* What you should do *
Would you retype, word for word, the line with "D201: diode (A" and each line after it to the end of the entries below, leaving the pictures out?

* Dataset records *
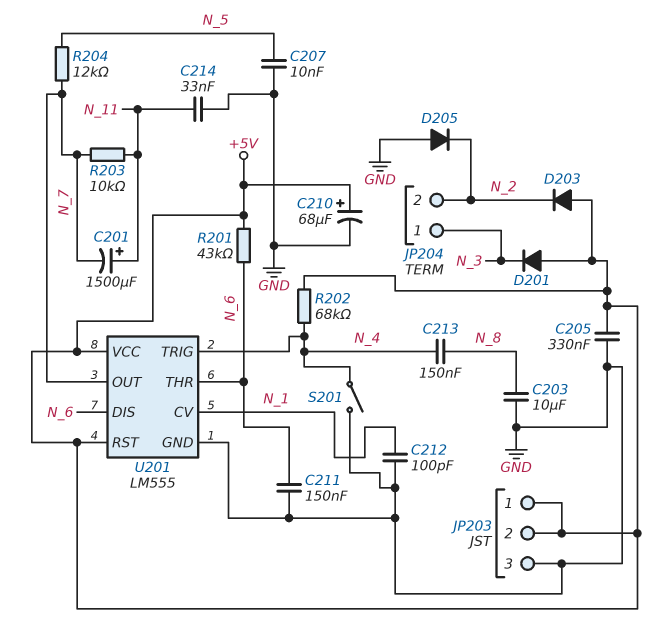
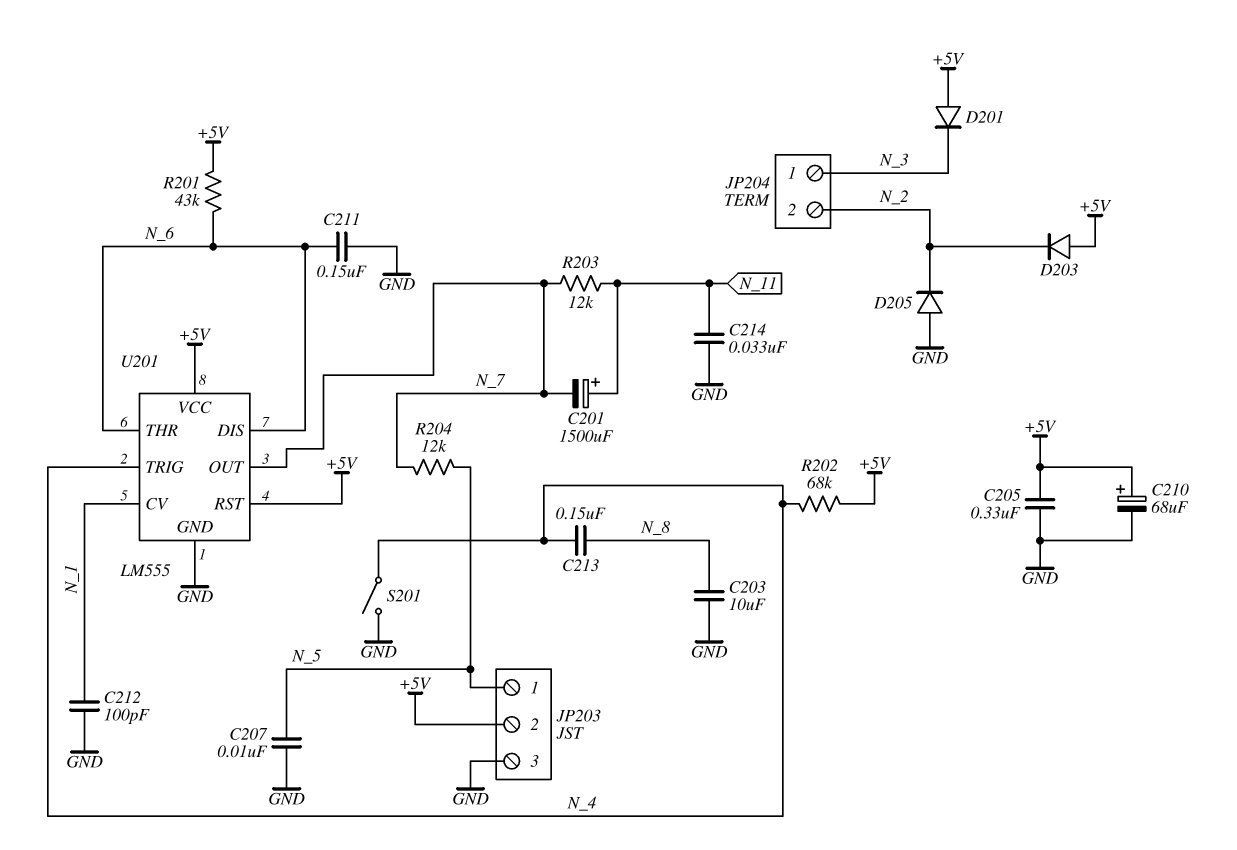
JP203 pin 1: +5V -> N_5
R203: 10k (N_7, N_11) -> 12k (N_7, N_11)

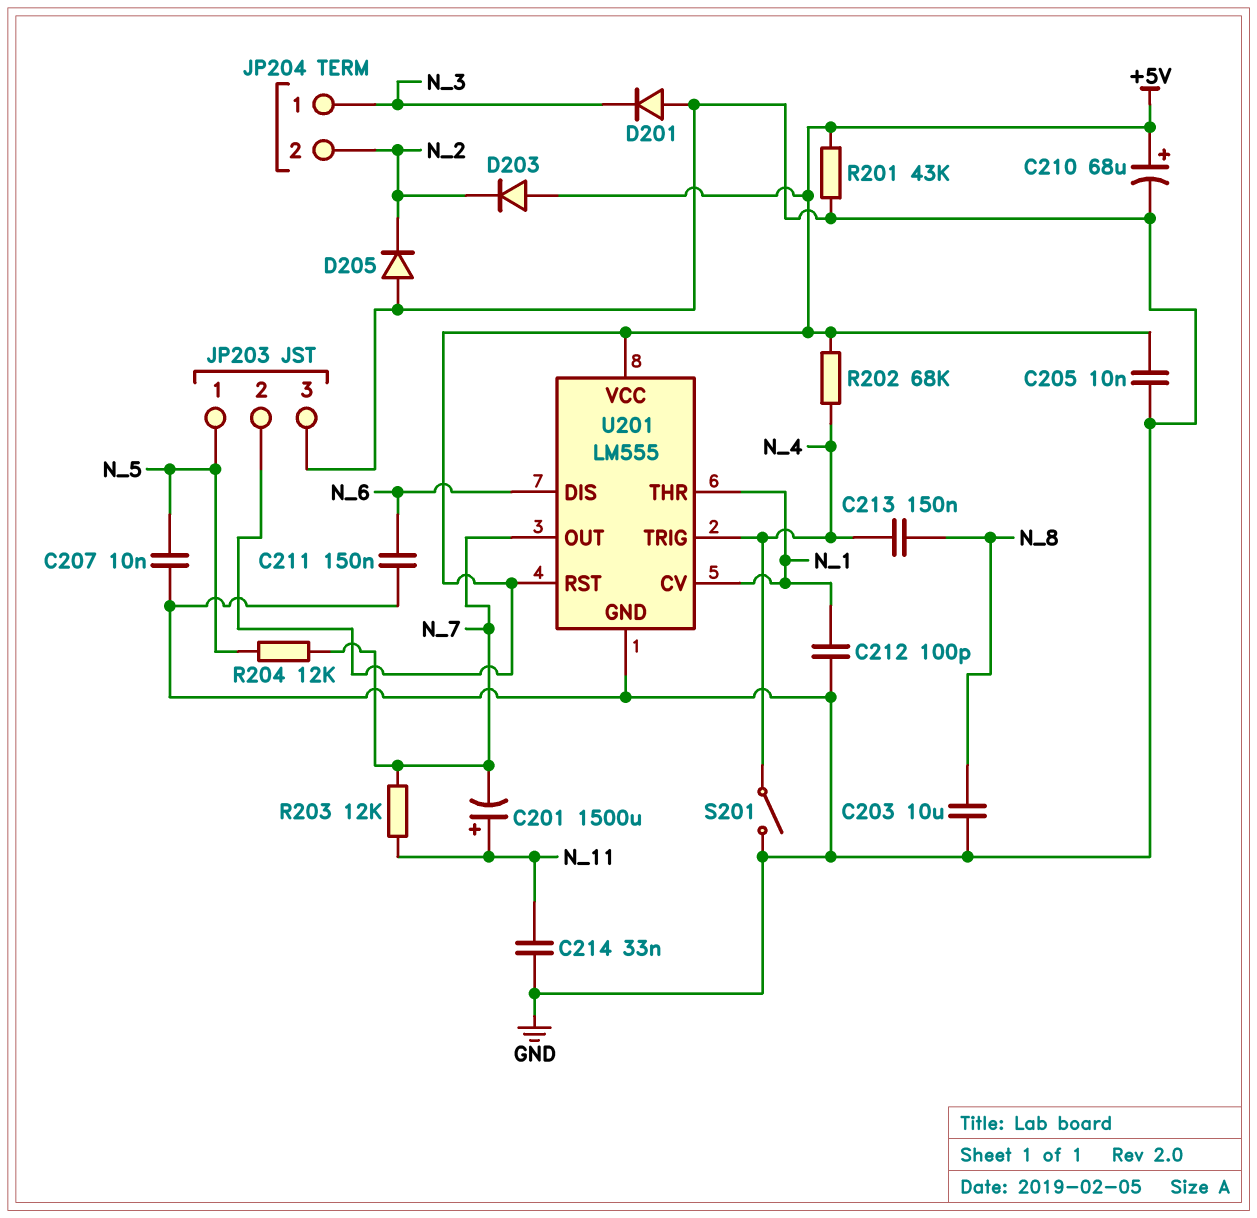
C205: 330nF (+5V, GND) -> 10nF (+5V, GND)
D201: diode (A +5V, K N_3) -> diode (A GND, K N_3)
R201: 43k (+5V, N_6) -> 43k (+5V, GND)
U201 pin THR: N_6 -> N_1

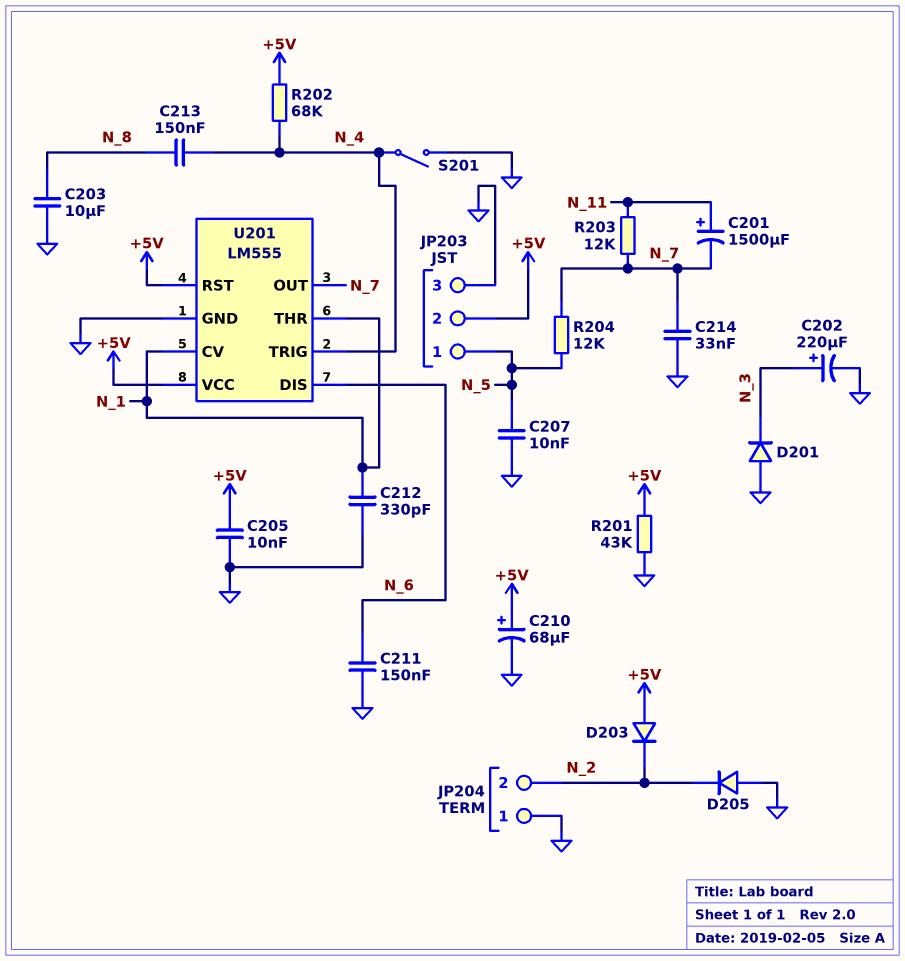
C202: none -> 220uF (plus N_3, minus GND)
C212: 100pF (GND, N_1) -> 330pF (GND, N_1)
C214: 33nF (GND, N_11) -> 33nF (GND, N_7)
JP204 pin 1: N_3 -> GND

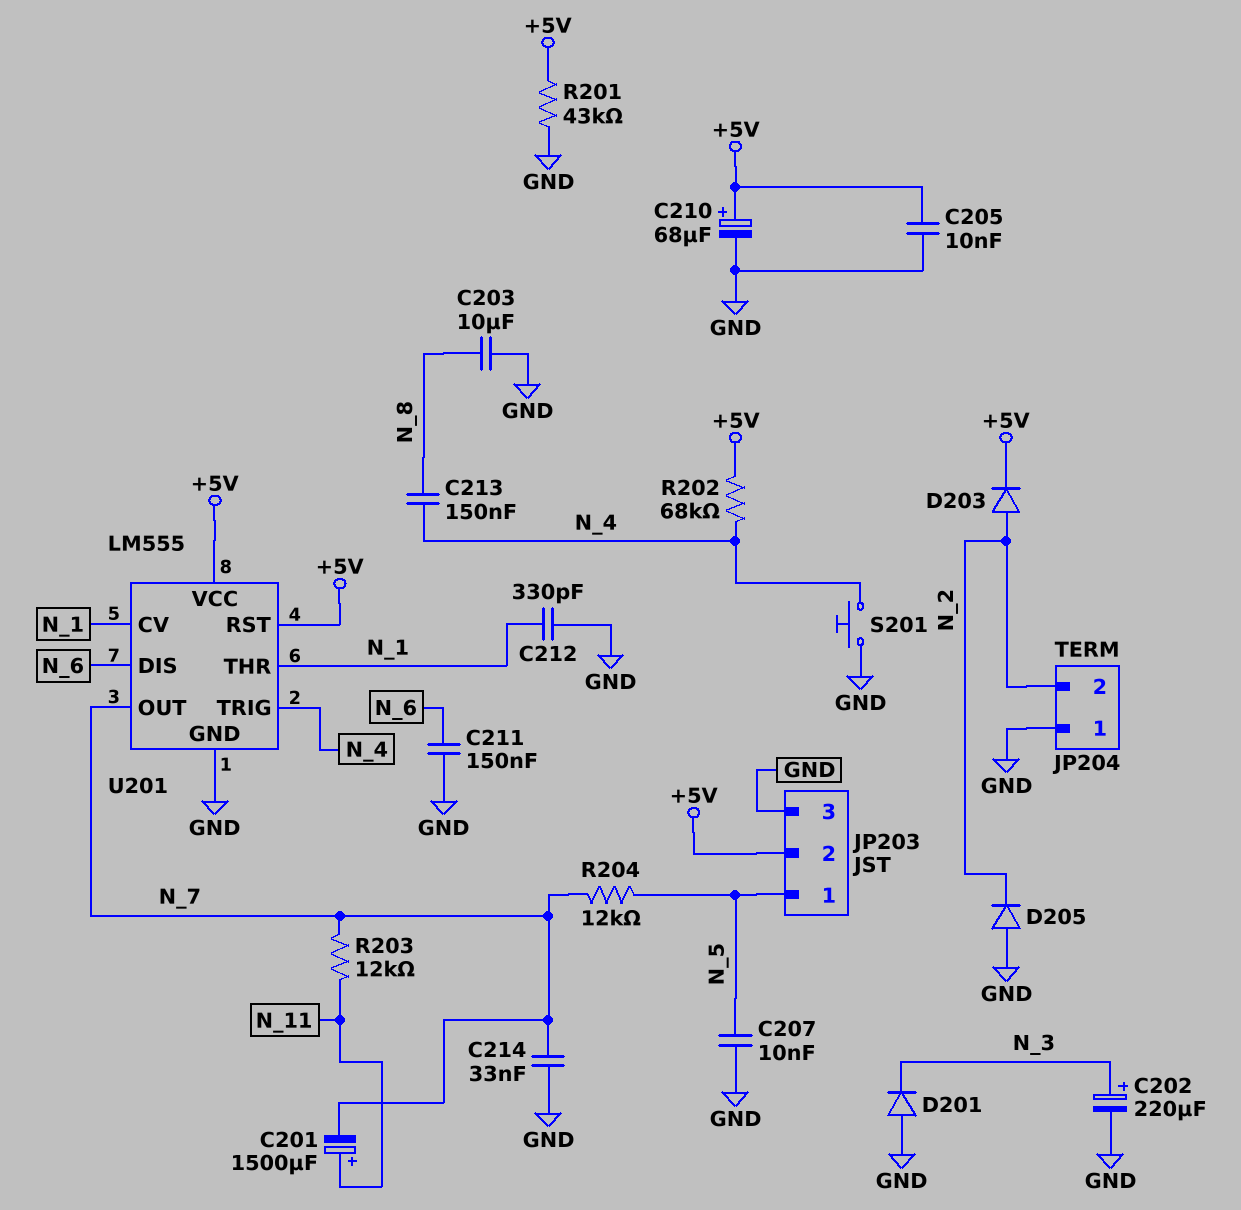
D203: diode (A +5V, K N_2) -> diode (A N_2, K +5V)
S201: switch (GND, N_4) -> button (GND, N_4)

* Response box *
D201: diode (A +5V, K N_3) -> diode (A GND, K N_3)
R201: 43k (+5V, N_6) -> 43k (+5V, GND)
U201 pin THR: N_6 -> N_1

C202: none -> 220uF (plus N_3, minus GND)
C212: 100pF (GND, N_1) -> 330pF (GND, N_1)
C214: 33nF (GND, N_11) -> 33nF (GND, N_7)
JP204 pin 1: N_3 -> GND

D203: diode (A +5V, K N_2) -> diode (A N_2, K +5V)
S201: switch (GND, N_4) -> button (GND, N_4)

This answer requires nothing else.